+++ Records to use +++

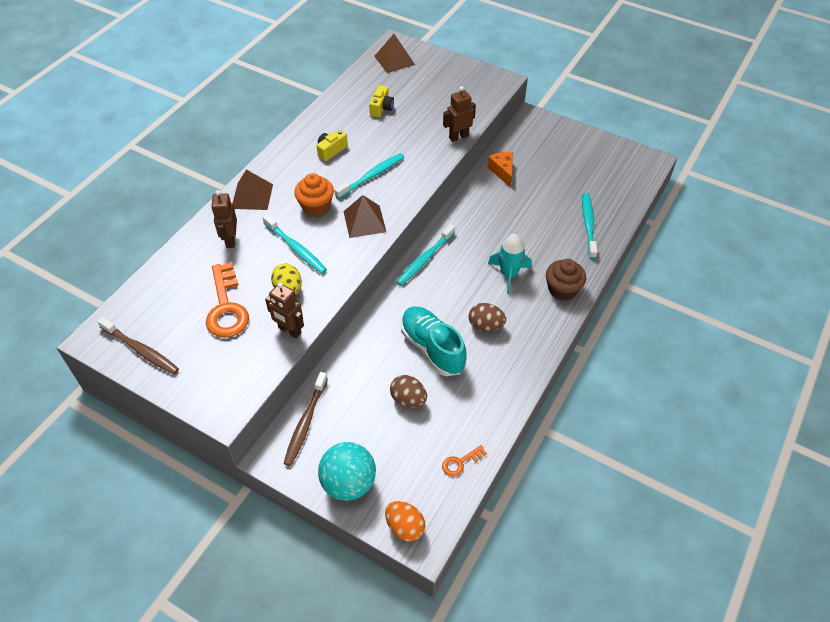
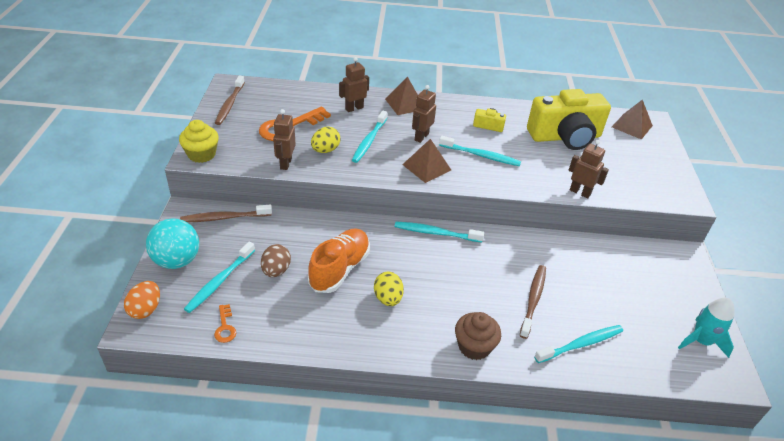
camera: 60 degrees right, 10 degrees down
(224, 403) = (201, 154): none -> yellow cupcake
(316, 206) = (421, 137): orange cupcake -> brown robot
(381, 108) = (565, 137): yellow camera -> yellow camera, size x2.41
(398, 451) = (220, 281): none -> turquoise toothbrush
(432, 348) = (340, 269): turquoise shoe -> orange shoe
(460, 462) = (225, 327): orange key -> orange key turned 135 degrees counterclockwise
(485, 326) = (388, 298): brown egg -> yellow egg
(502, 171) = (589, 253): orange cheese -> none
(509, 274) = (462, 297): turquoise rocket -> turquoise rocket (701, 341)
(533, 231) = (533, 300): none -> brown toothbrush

+++
+++ Records to use +++

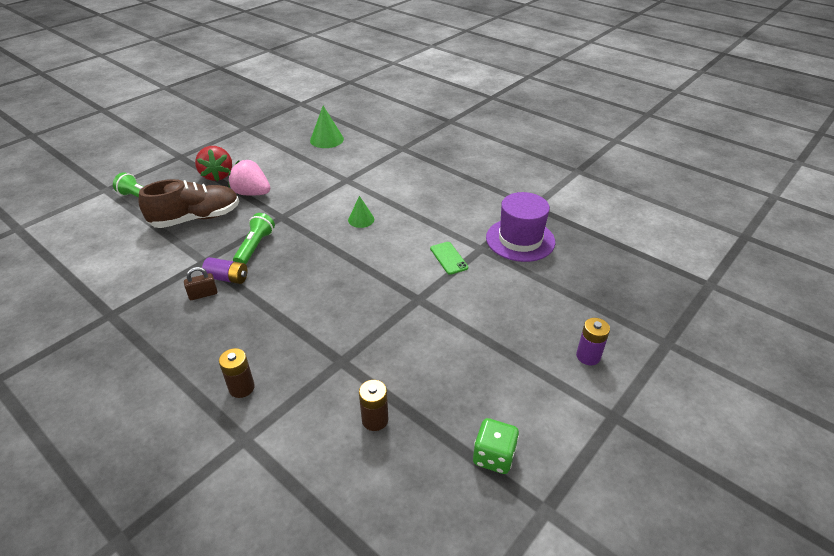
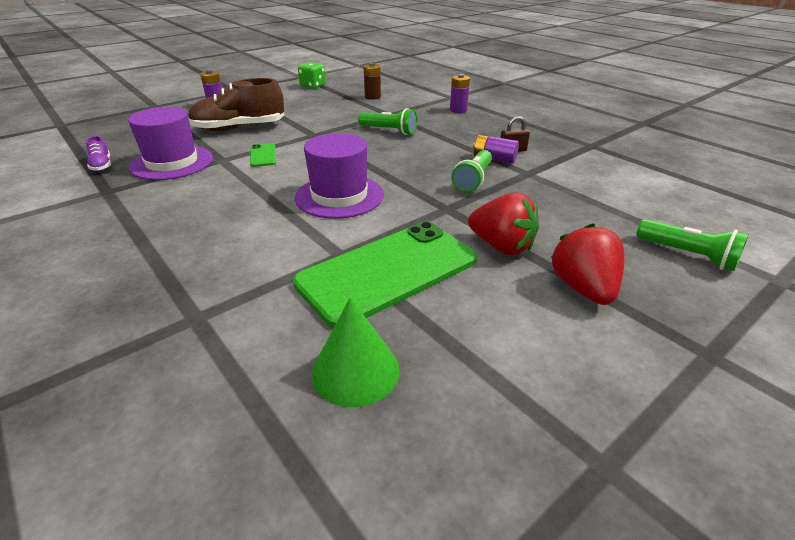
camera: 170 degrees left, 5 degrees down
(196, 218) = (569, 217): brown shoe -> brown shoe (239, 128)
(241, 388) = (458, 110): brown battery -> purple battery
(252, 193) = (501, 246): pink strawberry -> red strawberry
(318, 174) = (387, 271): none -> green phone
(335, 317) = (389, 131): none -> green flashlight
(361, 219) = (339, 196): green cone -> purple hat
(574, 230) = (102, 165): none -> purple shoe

+++

Problem to work on:
All that is needed is the exact run of lines above from the line containing "(335, 317) = (389, 131): none" through the line containing "(574, 230) = (102, 165): none -> purple shoe", both of them included.

Response below:
(335, 317) = (389, 131): none -> green flashlight
(361, 219) = (339, 196): green cone -> purple hat
(574, 230) = (102, 165): none -> purple shoe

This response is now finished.